[[ MATERIAL SUPPLIED open ]]
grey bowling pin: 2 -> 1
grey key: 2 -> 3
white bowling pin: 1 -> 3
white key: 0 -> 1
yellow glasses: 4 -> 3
[[ MATERIAL SUPPLIED closed ]]
[[ MATERIAL SUPPLIED open ]]
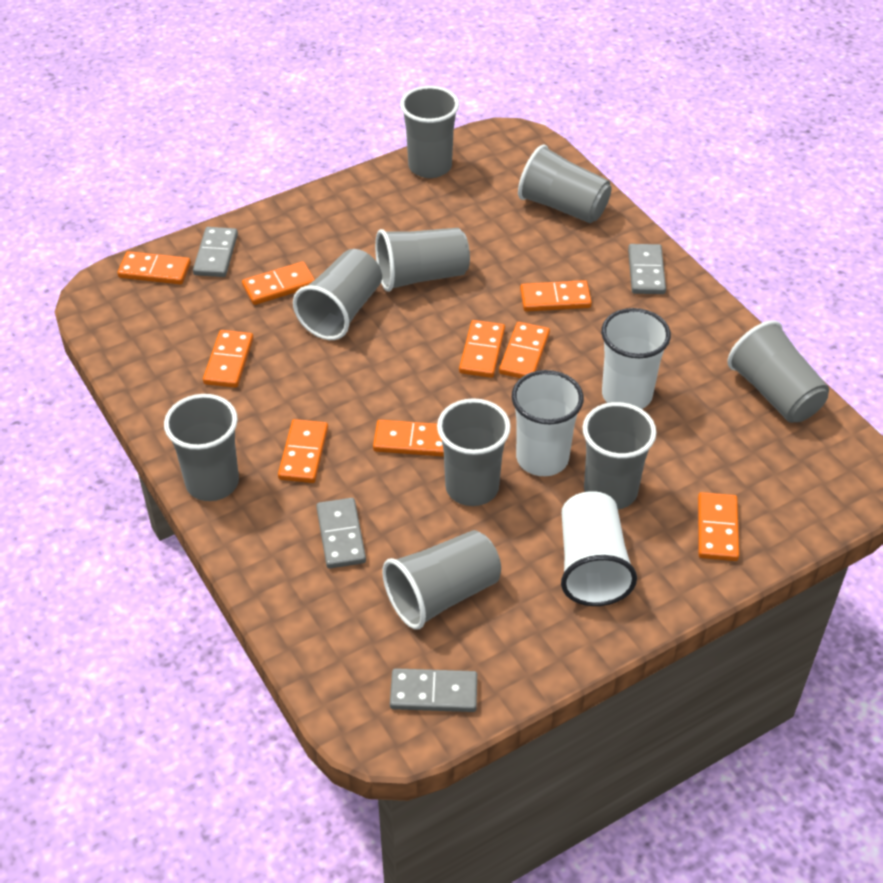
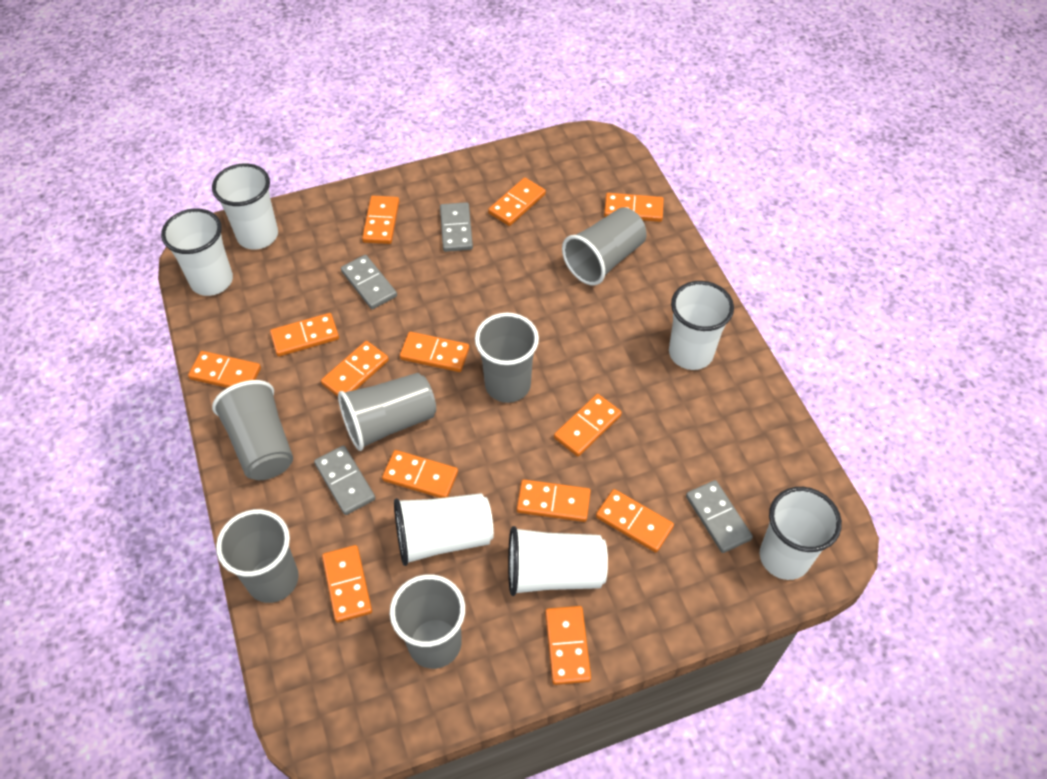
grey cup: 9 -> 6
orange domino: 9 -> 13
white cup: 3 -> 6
[[ MATERIAL SUPPLIED closed ]]
### PROMPT
Give back the records above exactly, limited to the lines between the one holding "grey bowling pin: 2 -> 1" and the one holding "yellow glasses: 4 -> 3", inclusive.

### COMPLETED TASK
grey bowling pin: 2 -> 1
grey key: 2 -> 3
white bowling pin: 1 -> 3
white key: 0 -> 1
yellow glasses: 4 -> 3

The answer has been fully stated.